*** Data supplied ***
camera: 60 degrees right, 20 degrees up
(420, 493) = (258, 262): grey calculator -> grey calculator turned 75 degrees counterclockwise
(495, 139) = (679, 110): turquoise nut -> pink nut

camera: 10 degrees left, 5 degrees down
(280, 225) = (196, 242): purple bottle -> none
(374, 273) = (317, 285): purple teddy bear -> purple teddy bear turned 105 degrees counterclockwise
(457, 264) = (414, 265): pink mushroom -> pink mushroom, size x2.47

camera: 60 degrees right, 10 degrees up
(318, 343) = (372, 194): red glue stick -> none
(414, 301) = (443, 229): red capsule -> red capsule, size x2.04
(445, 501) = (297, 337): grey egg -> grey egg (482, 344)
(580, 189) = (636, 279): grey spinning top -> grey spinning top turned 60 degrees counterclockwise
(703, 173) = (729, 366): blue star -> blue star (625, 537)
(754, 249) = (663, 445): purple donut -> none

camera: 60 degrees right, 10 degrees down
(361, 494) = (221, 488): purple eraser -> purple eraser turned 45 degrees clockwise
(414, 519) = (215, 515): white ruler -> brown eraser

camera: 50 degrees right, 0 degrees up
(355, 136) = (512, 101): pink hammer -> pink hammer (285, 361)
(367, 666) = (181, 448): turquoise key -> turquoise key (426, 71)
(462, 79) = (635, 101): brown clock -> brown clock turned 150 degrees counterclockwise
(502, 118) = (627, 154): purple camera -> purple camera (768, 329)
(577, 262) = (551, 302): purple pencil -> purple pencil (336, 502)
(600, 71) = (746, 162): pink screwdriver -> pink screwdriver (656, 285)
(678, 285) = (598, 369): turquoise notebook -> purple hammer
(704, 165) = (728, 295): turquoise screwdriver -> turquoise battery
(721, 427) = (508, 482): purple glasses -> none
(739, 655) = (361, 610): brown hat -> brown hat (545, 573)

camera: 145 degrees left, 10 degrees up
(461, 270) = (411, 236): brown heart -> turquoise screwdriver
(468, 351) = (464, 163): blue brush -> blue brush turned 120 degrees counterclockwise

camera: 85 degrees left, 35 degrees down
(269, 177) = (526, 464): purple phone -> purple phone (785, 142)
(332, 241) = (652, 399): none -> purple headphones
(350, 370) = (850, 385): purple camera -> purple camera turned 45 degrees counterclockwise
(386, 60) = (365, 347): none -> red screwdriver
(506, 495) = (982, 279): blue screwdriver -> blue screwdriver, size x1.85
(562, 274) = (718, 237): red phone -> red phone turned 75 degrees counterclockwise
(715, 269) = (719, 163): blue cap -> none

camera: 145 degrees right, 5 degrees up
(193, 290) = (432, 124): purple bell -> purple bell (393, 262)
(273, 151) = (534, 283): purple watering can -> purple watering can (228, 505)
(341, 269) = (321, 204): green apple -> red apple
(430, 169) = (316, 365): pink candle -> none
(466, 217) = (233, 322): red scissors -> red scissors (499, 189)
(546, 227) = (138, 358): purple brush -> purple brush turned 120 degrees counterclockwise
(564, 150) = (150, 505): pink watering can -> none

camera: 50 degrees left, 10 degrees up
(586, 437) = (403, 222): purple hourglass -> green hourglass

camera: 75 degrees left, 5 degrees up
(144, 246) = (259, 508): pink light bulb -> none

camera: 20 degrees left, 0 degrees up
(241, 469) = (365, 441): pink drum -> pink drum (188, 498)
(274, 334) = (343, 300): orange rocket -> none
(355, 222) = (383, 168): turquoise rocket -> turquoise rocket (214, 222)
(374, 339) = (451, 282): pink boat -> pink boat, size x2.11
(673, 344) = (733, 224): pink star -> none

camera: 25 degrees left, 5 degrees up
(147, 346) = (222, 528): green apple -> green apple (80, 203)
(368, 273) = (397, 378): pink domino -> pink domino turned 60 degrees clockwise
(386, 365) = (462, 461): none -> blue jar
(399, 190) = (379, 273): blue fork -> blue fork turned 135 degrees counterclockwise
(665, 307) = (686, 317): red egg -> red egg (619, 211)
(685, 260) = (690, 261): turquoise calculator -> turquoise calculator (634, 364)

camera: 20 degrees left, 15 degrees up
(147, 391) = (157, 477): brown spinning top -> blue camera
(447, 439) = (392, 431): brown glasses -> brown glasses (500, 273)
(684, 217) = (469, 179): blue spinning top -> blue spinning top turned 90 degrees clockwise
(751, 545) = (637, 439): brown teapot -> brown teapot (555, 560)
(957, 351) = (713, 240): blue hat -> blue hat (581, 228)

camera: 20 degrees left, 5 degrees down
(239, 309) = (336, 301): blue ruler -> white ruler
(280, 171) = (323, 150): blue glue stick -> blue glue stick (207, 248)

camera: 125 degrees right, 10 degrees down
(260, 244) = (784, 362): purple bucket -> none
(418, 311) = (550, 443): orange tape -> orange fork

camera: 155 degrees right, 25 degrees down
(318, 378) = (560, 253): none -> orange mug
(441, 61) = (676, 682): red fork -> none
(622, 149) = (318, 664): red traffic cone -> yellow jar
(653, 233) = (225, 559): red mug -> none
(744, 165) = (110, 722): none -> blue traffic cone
*** End of Data supplied ***
» Task goal
Write out the material above exactly and in full.

» Result
camera: 60 degrees right, 20 degrees up
(420, 493) = (258, 262): grey calculator -> grey calculator turned 75 degrees counterclockwise
(495, 139) = (679, 110): turquoise nut -> pink nut

camera: 10 degrees left, 5 degrees down
(280, 225) = (196, 242): purple bottle -> none
(374, 273) = (317, 285): purple teddy bear -> purple teddy bear turned 105 degrees counterclockwise
(457, 264) = (414, 265): pink mushroom -> pink mushroom, size x2.47

camera: 60 degrees right, 10 degrees up
(318, 343) = (372, 194): red glue stick -> none
(414, 301) = (443, 229): red capsule -> red capsule, size x2.04
(445, 501) = (297, 337): grey egg -> grey egg (482, 344)
(580, 189) = (636, 279): grey spinning top -> grey spinning top turned 60 degrees counterclockwise
(703, 173) = (729, 366): blue star -> blue star (625, 537)
(754, 249) = (663, 445): purple donut -> none

camera: 60 degrees right, 10 degrees down
(361, 494) = (221, 488): purple eraser -> purple eraser turned 45 degrees clockwise
(414, 519) = (215, 515): white ruler -> brown eraser

camera: 50 degrees right, 0 degrees up
(355, 136) = (512, 101): pink hammer -> pink hammer (285, 361)
(367, 666) = (181, 448): turquoise key -> turquoise key (426, 71)
(462, 79) = (635, 101): brown clock -> brown clock turned 150 degrees counterclockwise
(502, 118) = (627, 154): purple camera -> purple camera (768, 329)
(577, 262) = (551, 302): purple pencil -> purple pencil (336, 502)
(600, 71) = (746, 162): pink screwdriver -> pink screwdriver (656, 285)
(678, 285) = (598, 369): turquoise notebook -> purple hammer
(704, 165) = (728, 295): turquoise screwdriver -> turquoise battery
(721, 427) = (508, 482): purple glasses -> none
(739, 655) = (361, 610): brown hat -> brown hat (545, 573)

camera: 145 degrees left, 10 degrees up
(461, 270) = (411, 236): brown heart -> turquoise screwdriver
(468, 351) = (464, 163): blue brush -> blue brush turned 120 degrees counterclockwise

camera: 85 degrees left, 35 degrees down
(269, 177) = (526, 464): purple phone -> purple phone (785, 142)
(332, 241) = (652, 399): none -> purple headphones
(350, 370) = (850, 385): purple camera -> purple camera turned 45 degrees counterclockwise
(386, 60) = (365, 347): none -> red screwdriver
(506, 495) = (982, 279): blue screwdriver -> blue screwdriver, size x1.85
(562, 274) = (718, 237): red phone -> red phone turned 75 degrees counterclockwise
(715, 269) = (719, 163): blue cap -> none

camera: 145 degrees right, 5 degrees up
(193, 290) = (432, 124): purple bell -> purple bell (393, 262)
(273, 151) = (534, 283): purple watering can -> purple watering can (228, 505)
(341, 269) = (321, 204): green apple -> red apple
(430, 169) = (316, 365): pink candle -> none
(466, 217) = (233, 322): red scissors -> red scissors (499, 189)
(546, 227) = (138, 358): purple brush -> purple brush turned 120 degrees counterclockwise
(564, 150) = (150, 505): pink watering can -> none

camera: 50 degrees left, 10 degrees up
(586, 437) = (403, 222): purple hourglass -> green hourglass

camera: 75 degrees left, 5 degrees up
(144, 246) = (259, 508): pink light bulb -> none

camera: 20 degrees left, 0 degrees up
(241, 469) = (365, 441): pink drum -> pink drum (188, 498)
(274, 334) = (343, 300): orange rocket -> none
(355, 222) = (383, 168): turquoise rocket -> turquoise rocket (214, 222)
(374, 339) = (451, 282): pink boat -> pink boat, size x2.11
(673, 344) = (733, 224): pink star -> none

camera: 25 degrees left, 5 degrees up
(147, 346) = (222, 528): green apple -> green apple (80, 203)
(368, 273) = (397, 378): pink domino -> pink domino turned 60 degrees clockwise
(386, 365) = (462, 461): none -> blue jar
(399, 190) = (379, 273): blue fork -> blue fork turned 135 degrees counterclockwise
(665, 307) = (686, 317): red egg -> red egg (619, 211)
(685, 260) = (690, 261): turquoise calculator -> turquoise calculator (634, 364)

camera: 20 degrees left, 15 degrees up
(147, 391) = (157, 477): brown spinning top -> blue camera
(447, 439) = (392, 431): brown glasses -> brown glasses (500, 273)
(684, 217) = (469, 179): blue spinning top -> blue spinning top turned 90 degrees clockwise
(751, 545) = (637, 439): brown teapot -> brown teapot (555, 560)
(957, 351) = (713, 240): blue hat -> blue hat (581, 228)

camera: 20 degrees left, 5 degrees down
(239, 309) = (336, 301): blue ruler -> white ruler
(280, 171) = (323, 150): blue glue stick -> blue glue stick (207, 248)

camera: 125 degrees right, 10 degrees down
(260, 244) = (784, 362): purple bucket -> none
(418, 311) = (550, 443): orange tape -> orange fork

camera: 155 degrees right, 25 degrees down
(318, 378) = (560, 253): none -> orange mug
(441, 61) = (676, 682): red fork -> none
(622, 149) = (318, 664): red traffic cone -> yellow jar
(653, 233) = (225, 559): red mug -> none
(744, 165) = (110, 722): none -> blue traffic cone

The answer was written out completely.